# Task:
Search the data for the word "blue". Reproduce every line where it is found.

# Listed entries:
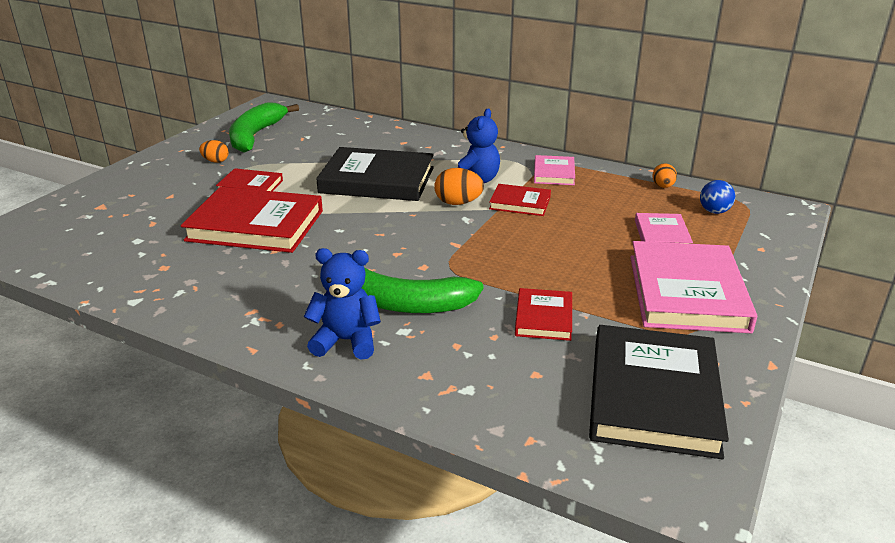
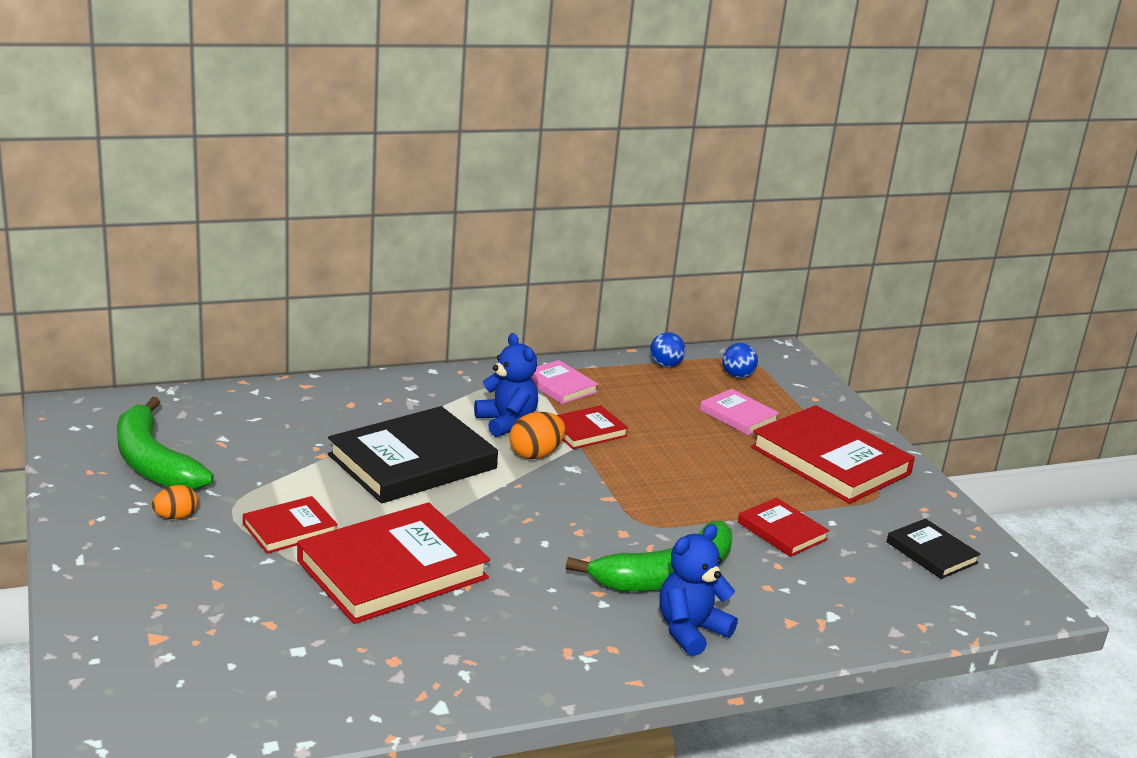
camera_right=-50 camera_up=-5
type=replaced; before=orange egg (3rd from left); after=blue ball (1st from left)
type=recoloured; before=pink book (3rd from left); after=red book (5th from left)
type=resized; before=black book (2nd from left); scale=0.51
---
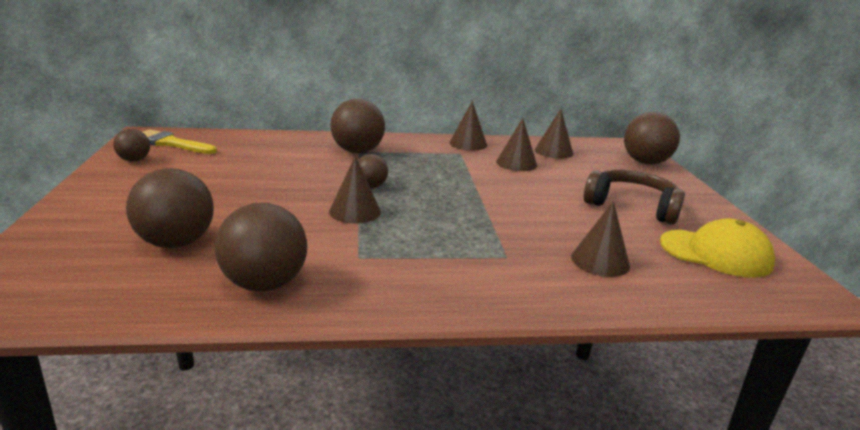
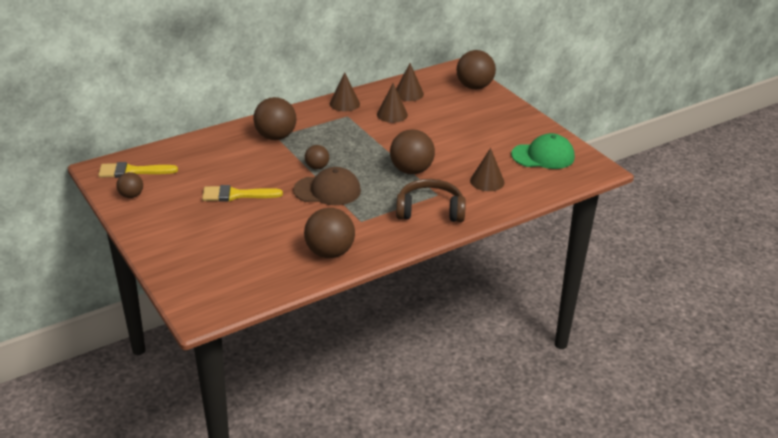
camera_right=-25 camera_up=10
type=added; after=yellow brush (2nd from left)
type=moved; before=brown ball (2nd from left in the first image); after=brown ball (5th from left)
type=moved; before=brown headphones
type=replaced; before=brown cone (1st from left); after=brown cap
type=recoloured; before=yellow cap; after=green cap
==
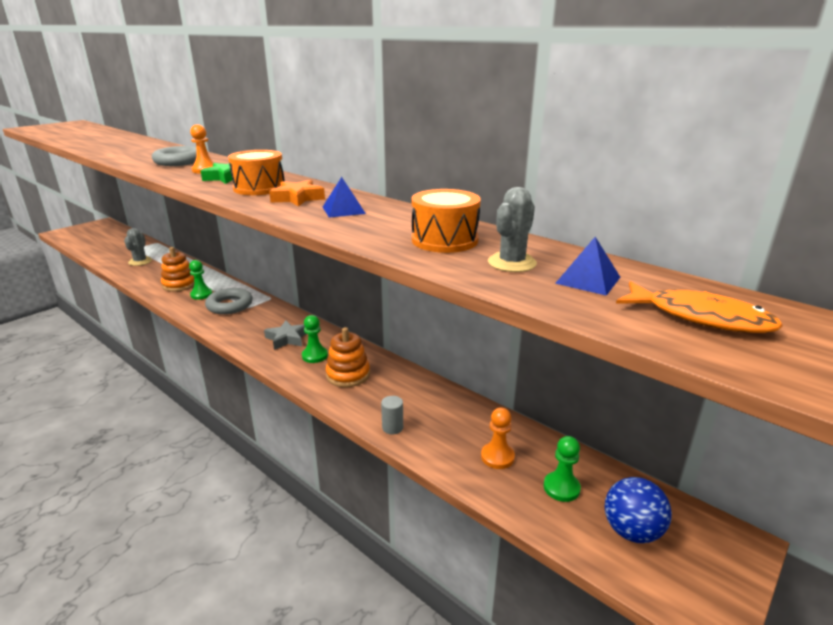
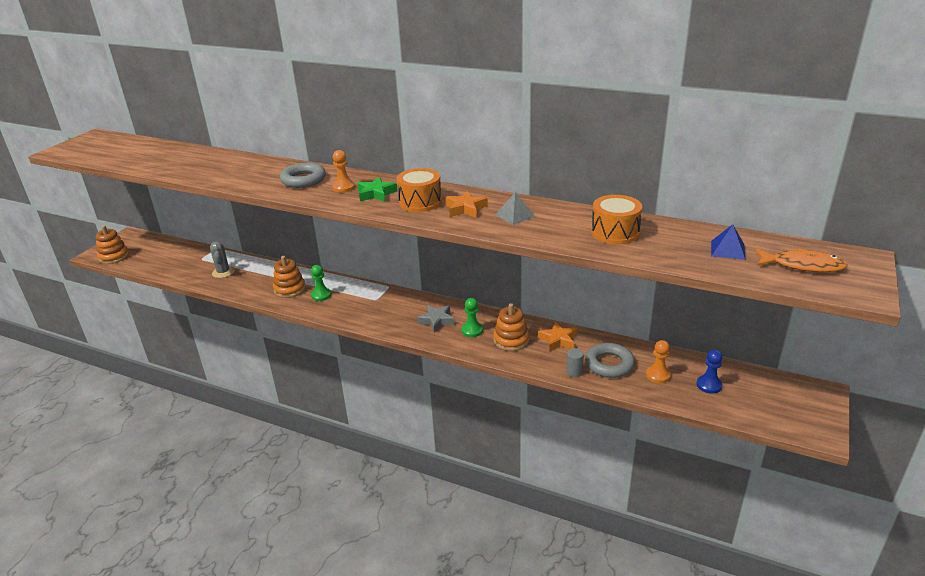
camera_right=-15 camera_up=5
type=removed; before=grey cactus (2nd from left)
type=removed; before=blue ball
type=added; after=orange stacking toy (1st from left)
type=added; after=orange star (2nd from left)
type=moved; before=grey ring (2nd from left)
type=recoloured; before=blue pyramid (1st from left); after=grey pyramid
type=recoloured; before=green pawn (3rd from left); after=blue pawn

# Answer space:
type=replaced; before=orange egg (3rd from left); after=blue ball (1st from left)
type=removed; before=blue ball
type=recoloured; before=blue pyramid (1st from left); after=grey pyramid
type=recoloured; before=green pawn (3rd from left); after=blue pawn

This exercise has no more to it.